What is being asked: Could you filter the records below down to the lines that include the word "PINK"?

Records provided:
▶

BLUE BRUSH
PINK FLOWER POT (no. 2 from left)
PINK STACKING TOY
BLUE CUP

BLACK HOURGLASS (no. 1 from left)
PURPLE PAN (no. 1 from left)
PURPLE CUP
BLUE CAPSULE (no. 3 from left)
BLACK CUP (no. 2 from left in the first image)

◀
▶

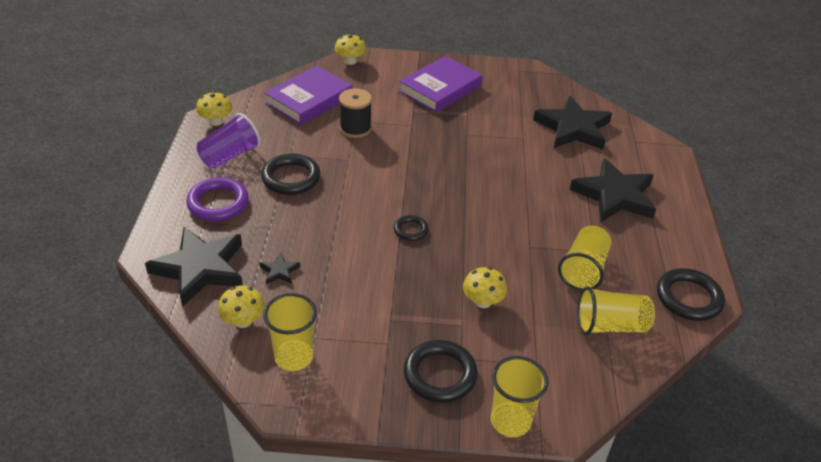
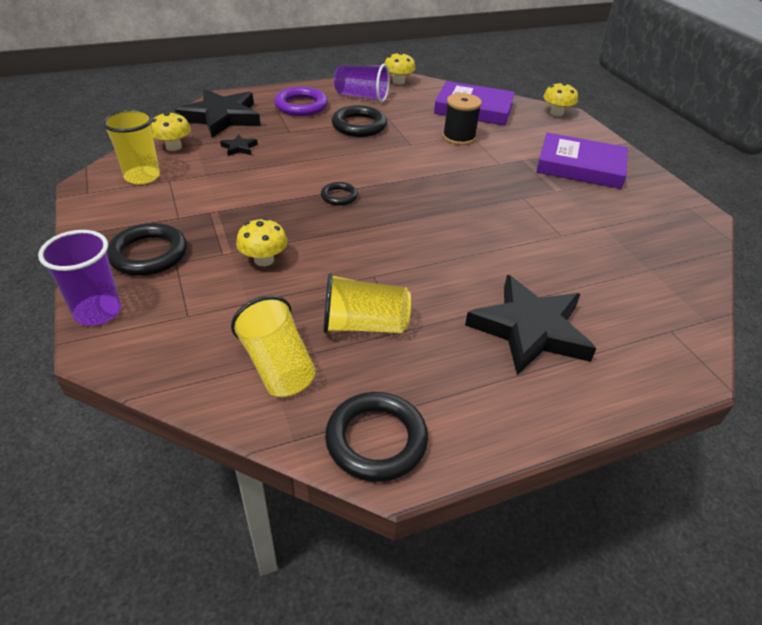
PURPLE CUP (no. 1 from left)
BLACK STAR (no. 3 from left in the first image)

◀

Task output:
PINK FLOWER POT (no. 2 from left)
PINK STACKING TOY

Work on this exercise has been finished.